Directions: Reproduce all the entries exactly and keep the pictures out.

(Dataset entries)
◆ ◆ ◆ ◆

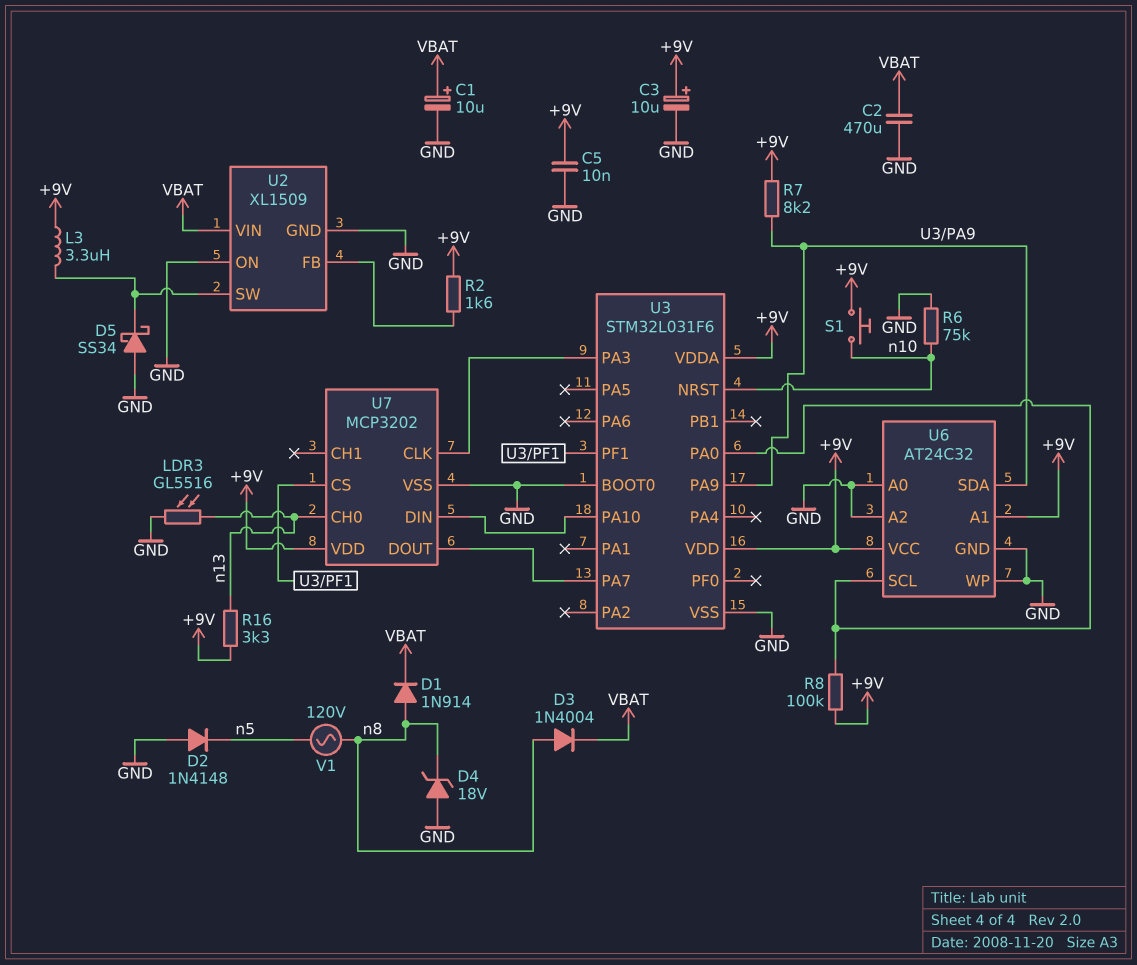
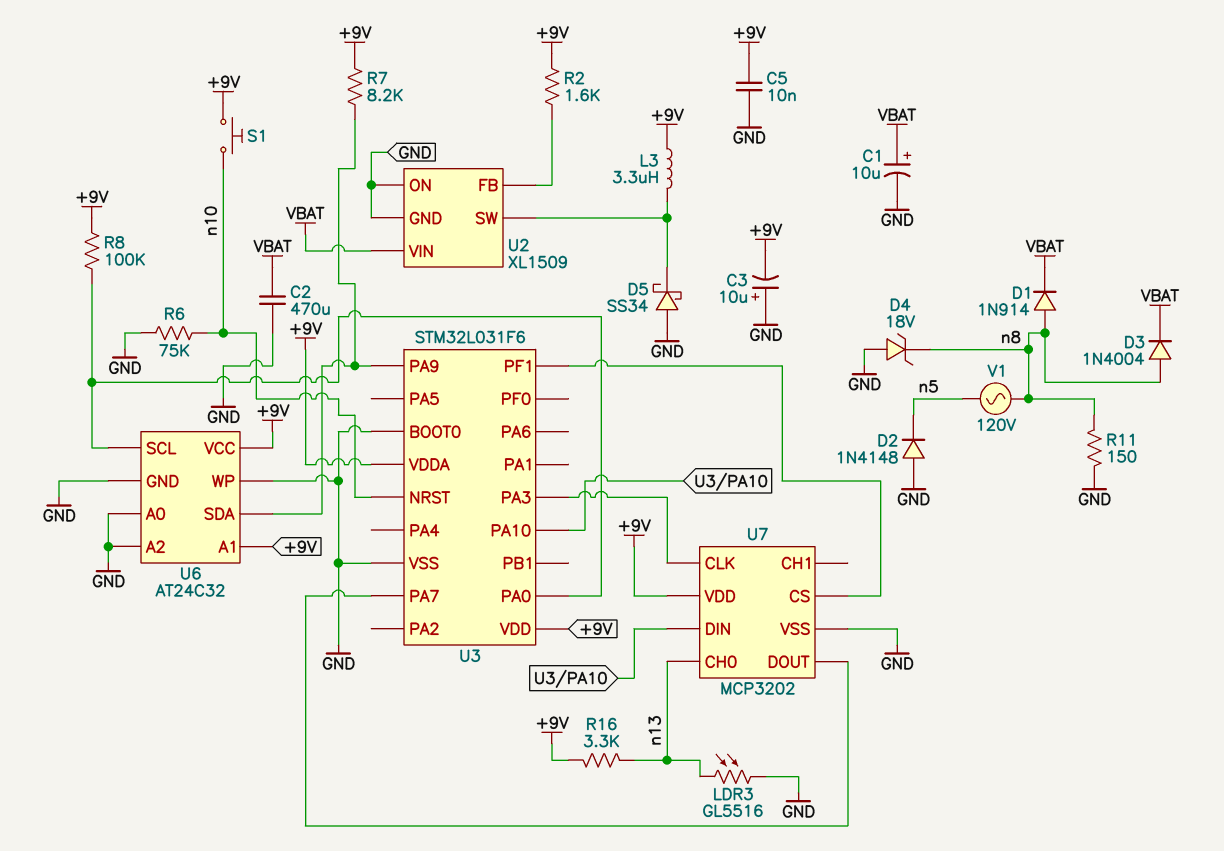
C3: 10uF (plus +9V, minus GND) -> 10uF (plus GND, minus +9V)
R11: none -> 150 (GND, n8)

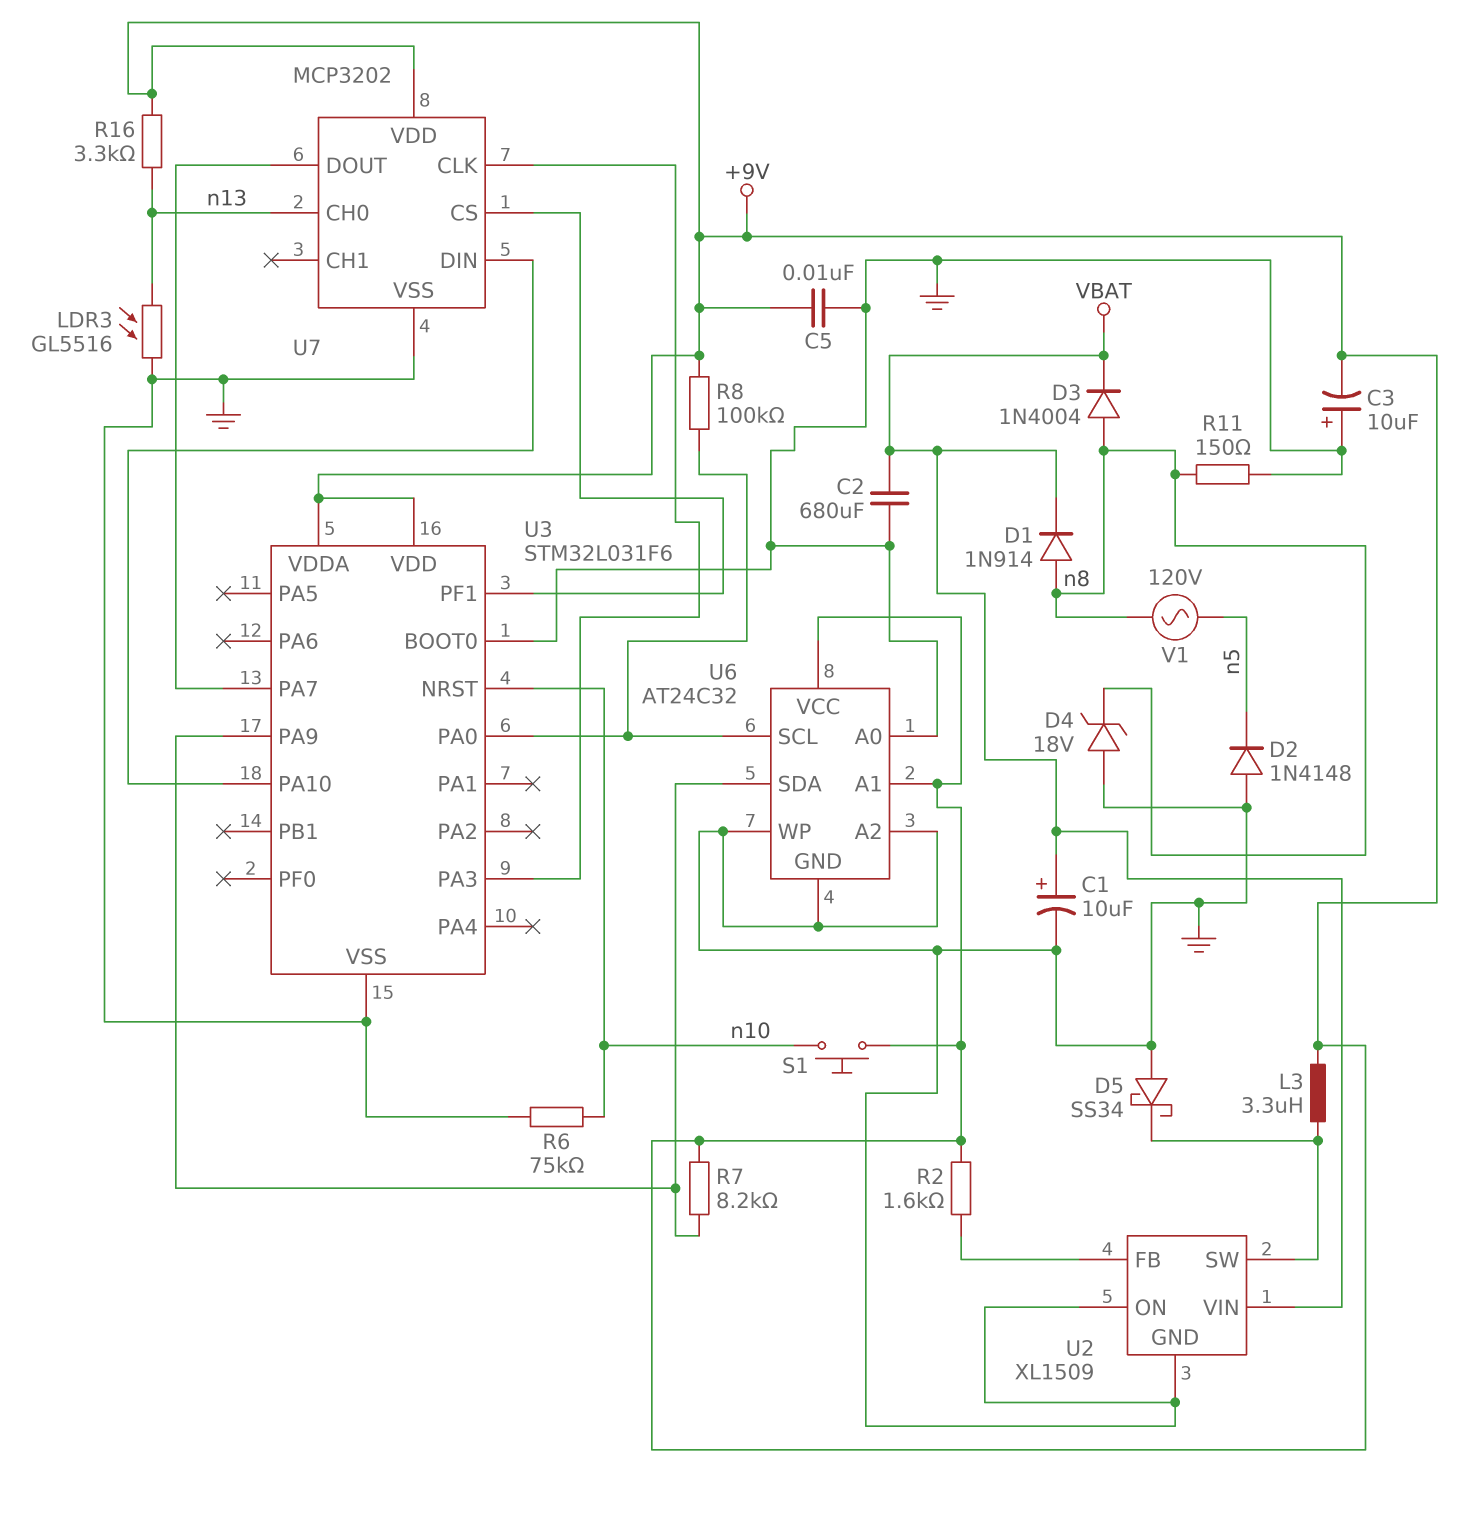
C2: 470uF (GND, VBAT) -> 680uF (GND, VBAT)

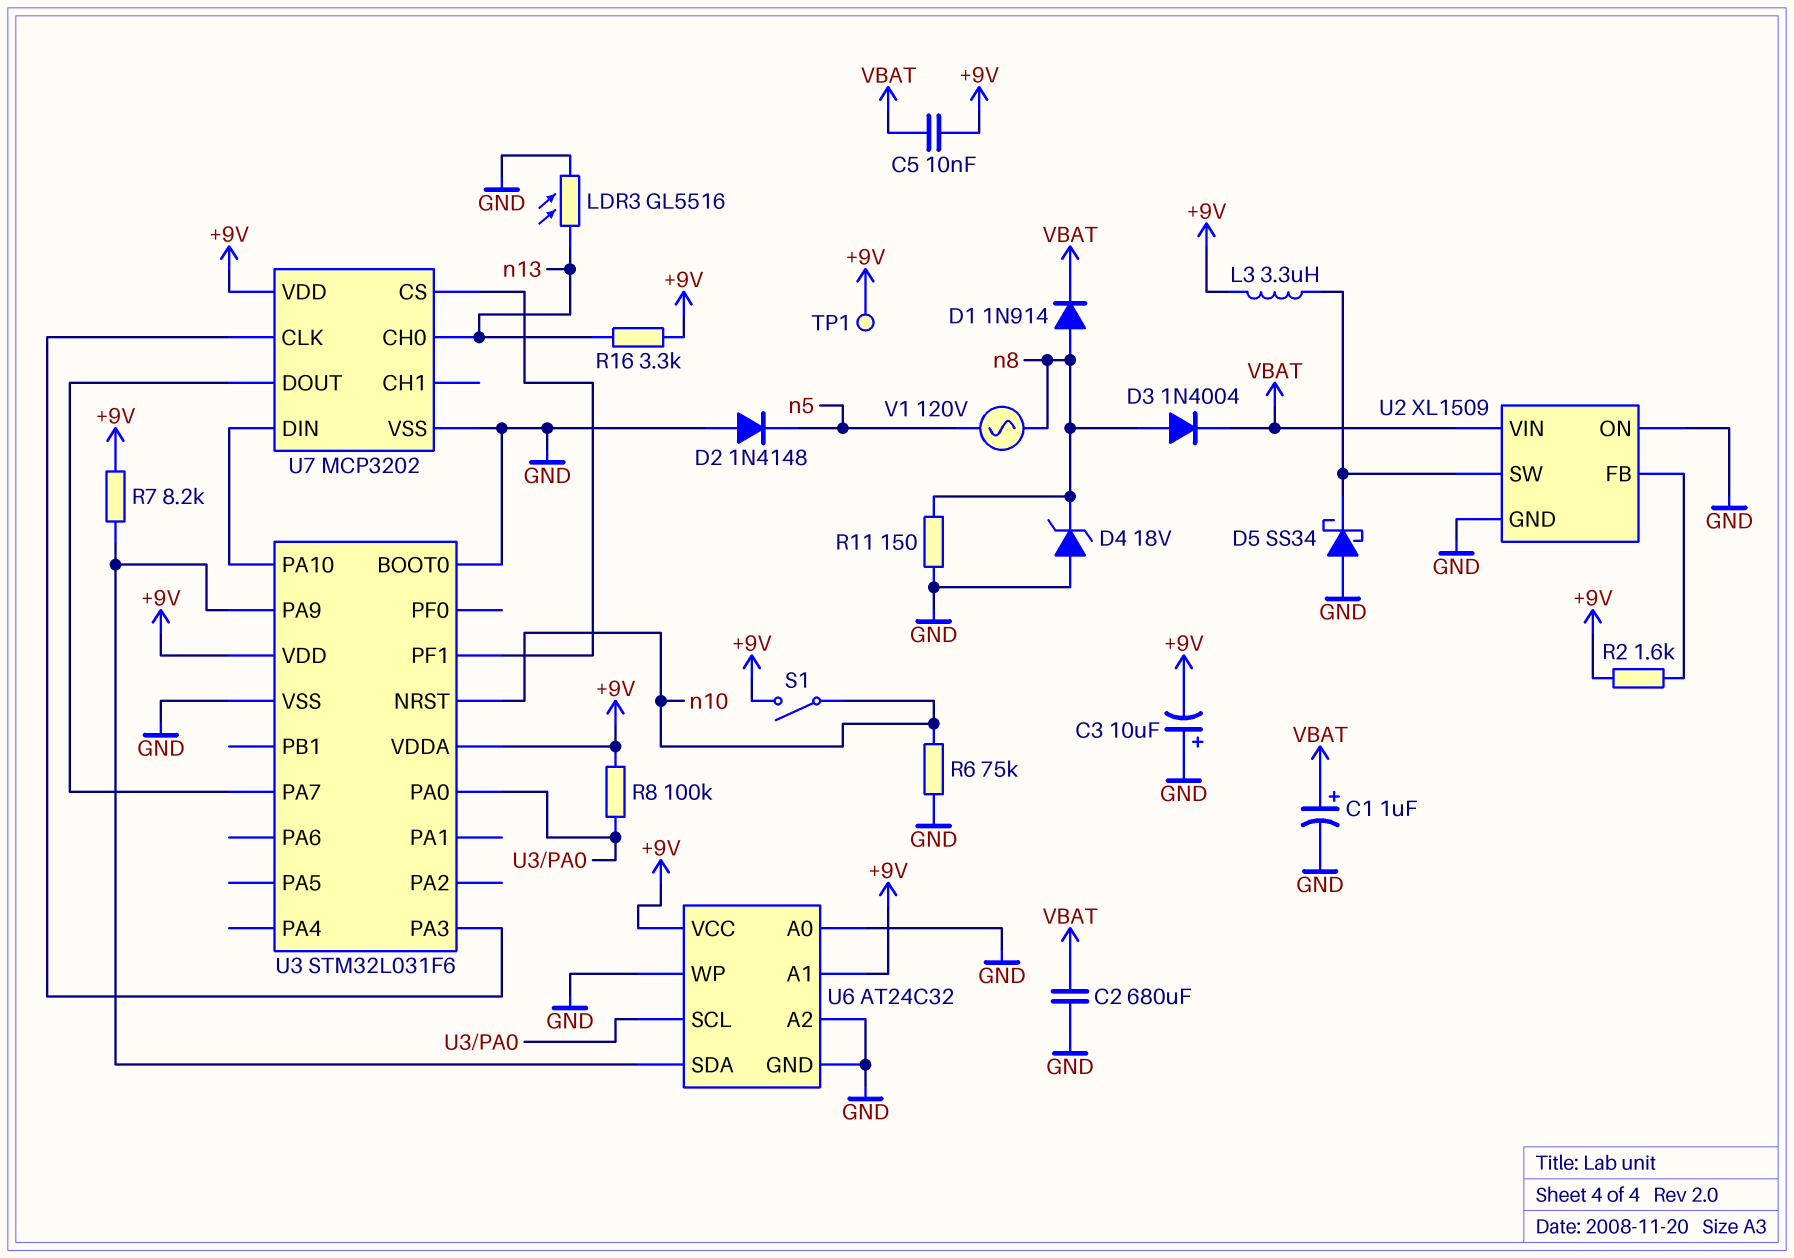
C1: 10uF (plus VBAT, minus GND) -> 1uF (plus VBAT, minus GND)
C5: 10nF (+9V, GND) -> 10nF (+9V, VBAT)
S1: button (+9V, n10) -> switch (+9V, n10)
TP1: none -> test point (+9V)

◆ ◆ ◆ ◆

Result for this exercise:
C3: 10uF (plus +9V, minus GND) -> 10uF (plus GND, minus +9V)
R11: none -> 150 (GND, n8)

C2: 470uF (GND, VBAT) -> 680uF (GND, VBAT)

C1: 10uF (plus VBAT, minus GND) -> 1uF (plus VBAT, minus GND)
C5: 10nF (+9V, GND) -> 10nF (+9V, VBAT)
S1: button (+9V, n10) -> switch (+9V, n10)
TP1: none -> test point (+9V)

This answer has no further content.